**Prompt:** Please lay out the stretch of records from the start through the line containing "Locate an element on the screen. This" as a JSON list of strings, one string per line and no blank lines.

Saved entries:
------------------------------------

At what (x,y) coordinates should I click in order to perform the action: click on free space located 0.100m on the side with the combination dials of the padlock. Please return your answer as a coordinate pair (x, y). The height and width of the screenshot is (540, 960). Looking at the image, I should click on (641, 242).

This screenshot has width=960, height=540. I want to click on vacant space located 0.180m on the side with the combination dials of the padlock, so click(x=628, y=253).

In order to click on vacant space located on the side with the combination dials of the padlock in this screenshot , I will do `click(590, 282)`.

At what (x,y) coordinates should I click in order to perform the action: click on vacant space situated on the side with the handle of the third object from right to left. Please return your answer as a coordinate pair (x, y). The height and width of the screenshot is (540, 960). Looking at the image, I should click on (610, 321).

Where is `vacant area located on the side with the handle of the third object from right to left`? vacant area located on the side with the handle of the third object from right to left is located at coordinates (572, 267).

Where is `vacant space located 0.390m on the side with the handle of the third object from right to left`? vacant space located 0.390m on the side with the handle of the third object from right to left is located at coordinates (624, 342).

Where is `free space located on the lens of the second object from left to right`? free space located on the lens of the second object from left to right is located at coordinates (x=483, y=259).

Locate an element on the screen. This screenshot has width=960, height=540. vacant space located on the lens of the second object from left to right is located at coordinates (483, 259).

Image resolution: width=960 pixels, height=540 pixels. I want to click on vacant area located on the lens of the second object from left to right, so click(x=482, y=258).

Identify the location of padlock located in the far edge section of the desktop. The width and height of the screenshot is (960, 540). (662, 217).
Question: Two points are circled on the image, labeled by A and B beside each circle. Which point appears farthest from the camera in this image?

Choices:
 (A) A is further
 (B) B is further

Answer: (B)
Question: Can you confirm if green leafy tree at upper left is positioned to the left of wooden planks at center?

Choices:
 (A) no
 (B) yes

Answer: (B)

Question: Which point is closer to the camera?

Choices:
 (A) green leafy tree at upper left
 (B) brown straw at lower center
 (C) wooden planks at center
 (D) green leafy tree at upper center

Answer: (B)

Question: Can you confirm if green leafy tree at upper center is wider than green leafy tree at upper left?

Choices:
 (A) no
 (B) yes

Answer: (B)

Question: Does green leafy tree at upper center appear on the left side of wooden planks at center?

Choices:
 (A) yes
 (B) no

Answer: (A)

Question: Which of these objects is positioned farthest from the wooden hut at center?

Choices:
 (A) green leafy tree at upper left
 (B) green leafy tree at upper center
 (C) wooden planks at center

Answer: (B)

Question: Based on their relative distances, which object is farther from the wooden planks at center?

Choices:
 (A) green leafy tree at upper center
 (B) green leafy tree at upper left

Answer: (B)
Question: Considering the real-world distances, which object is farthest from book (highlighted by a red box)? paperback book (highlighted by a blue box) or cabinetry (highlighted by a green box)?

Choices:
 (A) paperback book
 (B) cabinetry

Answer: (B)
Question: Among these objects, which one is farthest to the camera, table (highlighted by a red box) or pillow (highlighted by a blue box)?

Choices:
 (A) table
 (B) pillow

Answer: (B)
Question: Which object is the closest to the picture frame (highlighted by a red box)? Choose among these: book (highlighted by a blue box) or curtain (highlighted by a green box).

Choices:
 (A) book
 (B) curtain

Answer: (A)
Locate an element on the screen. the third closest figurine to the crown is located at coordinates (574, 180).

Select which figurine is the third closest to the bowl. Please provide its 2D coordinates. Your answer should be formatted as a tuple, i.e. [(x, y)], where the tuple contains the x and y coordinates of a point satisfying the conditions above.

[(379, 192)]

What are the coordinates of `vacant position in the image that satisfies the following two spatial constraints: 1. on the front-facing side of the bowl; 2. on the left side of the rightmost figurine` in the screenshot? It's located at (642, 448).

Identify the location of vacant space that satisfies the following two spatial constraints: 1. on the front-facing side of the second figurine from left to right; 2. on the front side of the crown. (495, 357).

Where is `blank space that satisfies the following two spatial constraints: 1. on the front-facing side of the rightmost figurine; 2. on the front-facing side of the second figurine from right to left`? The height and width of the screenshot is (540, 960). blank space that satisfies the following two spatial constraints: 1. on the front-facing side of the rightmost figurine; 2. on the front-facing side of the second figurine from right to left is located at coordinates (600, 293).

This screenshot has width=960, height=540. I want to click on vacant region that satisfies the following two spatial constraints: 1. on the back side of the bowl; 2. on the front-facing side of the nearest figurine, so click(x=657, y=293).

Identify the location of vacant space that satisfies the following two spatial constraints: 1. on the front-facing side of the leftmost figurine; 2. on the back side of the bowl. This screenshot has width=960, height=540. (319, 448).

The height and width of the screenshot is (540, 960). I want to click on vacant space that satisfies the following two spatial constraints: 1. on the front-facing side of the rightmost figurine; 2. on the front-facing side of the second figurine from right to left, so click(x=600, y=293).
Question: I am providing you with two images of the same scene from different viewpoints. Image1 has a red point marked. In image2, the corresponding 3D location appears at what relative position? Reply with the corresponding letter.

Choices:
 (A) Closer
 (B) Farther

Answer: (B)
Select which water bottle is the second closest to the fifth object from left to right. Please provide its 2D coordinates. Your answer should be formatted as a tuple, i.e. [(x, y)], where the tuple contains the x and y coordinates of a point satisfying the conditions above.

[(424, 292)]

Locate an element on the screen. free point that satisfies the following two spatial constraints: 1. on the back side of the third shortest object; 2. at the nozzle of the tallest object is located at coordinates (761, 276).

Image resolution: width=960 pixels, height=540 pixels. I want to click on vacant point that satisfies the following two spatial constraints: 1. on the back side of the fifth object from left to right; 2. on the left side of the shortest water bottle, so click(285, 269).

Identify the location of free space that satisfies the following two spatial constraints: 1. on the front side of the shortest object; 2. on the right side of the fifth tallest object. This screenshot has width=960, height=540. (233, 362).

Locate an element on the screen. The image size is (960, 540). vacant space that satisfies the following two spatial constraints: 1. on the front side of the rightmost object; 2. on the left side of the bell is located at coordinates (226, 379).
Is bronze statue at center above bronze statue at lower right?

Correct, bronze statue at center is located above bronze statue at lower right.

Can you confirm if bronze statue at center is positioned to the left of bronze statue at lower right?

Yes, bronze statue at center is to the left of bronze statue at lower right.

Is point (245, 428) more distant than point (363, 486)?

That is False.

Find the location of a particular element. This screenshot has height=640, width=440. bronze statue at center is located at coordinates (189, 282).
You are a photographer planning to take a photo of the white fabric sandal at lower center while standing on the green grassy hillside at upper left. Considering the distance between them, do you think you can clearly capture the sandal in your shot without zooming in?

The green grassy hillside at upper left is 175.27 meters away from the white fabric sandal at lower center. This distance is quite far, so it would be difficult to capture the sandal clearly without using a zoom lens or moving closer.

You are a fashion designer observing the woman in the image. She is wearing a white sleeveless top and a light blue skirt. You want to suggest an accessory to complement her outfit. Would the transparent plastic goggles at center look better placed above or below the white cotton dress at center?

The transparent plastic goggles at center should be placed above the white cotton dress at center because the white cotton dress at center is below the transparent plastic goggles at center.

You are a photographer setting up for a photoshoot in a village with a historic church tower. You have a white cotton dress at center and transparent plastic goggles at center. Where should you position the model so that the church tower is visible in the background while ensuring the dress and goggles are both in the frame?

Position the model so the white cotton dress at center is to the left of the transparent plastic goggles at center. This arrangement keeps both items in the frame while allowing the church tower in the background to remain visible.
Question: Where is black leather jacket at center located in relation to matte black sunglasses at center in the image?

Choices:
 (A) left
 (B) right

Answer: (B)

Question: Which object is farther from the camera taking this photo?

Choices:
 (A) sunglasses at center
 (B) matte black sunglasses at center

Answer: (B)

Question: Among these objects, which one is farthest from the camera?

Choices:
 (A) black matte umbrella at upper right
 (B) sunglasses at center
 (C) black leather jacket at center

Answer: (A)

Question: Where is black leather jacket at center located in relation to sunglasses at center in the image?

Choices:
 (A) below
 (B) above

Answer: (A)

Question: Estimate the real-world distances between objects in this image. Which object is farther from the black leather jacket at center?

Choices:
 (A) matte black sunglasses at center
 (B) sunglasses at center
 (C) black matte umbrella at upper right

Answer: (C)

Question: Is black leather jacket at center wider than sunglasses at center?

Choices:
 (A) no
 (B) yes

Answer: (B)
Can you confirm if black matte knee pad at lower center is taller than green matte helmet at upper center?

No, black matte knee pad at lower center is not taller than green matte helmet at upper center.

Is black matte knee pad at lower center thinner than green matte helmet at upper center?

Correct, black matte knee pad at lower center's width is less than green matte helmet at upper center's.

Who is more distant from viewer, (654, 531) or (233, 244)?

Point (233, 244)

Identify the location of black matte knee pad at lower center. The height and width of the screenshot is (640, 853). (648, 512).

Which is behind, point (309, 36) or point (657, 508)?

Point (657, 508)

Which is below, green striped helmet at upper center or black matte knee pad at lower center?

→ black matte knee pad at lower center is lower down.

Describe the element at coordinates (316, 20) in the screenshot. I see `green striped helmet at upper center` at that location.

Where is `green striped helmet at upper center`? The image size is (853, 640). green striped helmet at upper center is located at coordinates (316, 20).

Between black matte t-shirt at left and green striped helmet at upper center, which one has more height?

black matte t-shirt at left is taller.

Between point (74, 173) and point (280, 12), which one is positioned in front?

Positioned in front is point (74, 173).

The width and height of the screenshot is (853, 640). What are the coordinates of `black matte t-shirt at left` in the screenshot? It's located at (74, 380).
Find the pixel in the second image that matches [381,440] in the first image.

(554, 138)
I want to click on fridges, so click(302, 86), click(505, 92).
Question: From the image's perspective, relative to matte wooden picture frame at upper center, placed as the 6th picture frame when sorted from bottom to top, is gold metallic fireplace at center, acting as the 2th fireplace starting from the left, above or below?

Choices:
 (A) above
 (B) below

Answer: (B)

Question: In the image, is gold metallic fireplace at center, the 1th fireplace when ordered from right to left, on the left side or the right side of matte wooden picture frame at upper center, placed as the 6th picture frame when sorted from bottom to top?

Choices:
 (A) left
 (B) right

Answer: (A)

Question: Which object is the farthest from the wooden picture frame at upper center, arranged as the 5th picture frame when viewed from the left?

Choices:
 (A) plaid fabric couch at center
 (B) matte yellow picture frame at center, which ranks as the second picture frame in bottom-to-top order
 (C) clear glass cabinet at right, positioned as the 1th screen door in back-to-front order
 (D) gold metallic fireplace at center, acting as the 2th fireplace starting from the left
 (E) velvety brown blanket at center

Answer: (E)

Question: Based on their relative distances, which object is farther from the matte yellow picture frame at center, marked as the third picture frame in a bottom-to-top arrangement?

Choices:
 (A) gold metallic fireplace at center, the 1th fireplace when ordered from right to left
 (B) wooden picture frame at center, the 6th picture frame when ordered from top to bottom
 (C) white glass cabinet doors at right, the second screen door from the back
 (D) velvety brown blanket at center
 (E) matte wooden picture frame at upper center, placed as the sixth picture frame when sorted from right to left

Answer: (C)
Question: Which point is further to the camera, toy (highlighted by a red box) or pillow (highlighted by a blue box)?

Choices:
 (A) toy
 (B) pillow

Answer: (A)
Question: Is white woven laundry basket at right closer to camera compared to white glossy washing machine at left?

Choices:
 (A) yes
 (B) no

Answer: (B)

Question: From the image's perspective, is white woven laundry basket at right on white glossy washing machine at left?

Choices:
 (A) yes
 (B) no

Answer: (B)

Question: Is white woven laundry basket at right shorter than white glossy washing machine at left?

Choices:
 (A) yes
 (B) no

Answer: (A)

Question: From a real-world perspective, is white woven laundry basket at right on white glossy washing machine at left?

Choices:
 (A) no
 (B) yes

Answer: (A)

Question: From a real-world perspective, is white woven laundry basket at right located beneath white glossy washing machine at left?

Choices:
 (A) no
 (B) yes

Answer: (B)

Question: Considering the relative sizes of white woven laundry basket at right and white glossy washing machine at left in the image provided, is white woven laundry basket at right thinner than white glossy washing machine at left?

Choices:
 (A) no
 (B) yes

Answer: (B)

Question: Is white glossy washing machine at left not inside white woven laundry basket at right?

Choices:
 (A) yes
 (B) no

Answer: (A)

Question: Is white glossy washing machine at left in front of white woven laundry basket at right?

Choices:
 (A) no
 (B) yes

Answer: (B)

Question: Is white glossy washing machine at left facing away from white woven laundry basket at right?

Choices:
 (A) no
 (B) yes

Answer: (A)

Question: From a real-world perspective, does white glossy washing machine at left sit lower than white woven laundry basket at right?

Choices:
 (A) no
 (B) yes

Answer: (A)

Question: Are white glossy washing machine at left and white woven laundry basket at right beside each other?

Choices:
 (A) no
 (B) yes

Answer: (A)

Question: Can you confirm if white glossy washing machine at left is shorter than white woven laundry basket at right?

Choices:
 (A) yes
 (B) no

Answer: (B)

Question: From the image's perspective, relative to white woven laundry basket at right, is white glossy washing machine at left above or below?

------------------------------------

**Written solution:**
[
  "At what (x,y) coordinates should I click in order to perform the action: click on free space located 0.100m on the side with the combination dials of the padlock. Please return your answer as a coordinate pair (x, y). The height and width of the screenshot is (540, 960). Looking at the image, I should click on (641, 242).",
  "This screenshot has width=960, height=540. I want to click on vacant space located 0.180m on the side with the combination dials of the padlock, so click(x=628, y=253).",
  "In order to click on vacant space located on the side with the combination dials of the padlock in this screenshot , I will do `click(590, 282)`.",
  "At what (x,y) coordinates should I click in order to perform the action: click on vacant space situated on the side with the handle of the third object from right to left. Please return your answer as a coordinate pair (x, y). The height and width of the screenshot is (540, 960). Looking at the image, I should click on (610, 321).",
  "Where is `vacant area located on the side with the handle of the third object from right to left`? vacant area located on the side with the handle of the third object from right to left is located at coordinates (572, 267).",
  "Where is `vacant space located 0.390m on the side with the handle of the third object from right to left`? vacant space located 0.390m on the side with the handle of the third object from right to left is located at coordinates (624, 342).",
  "Where is `free space located on the lens of the second object from left to right`? free space located on the lens of the second object from left to right is located at coordinates (x=483, y=259).",
  "Locate an element on the screen. This screenshot has width=960, height=540. vacant space located on the lens of the second object from left to right is located at coordinates (483, 259)."
]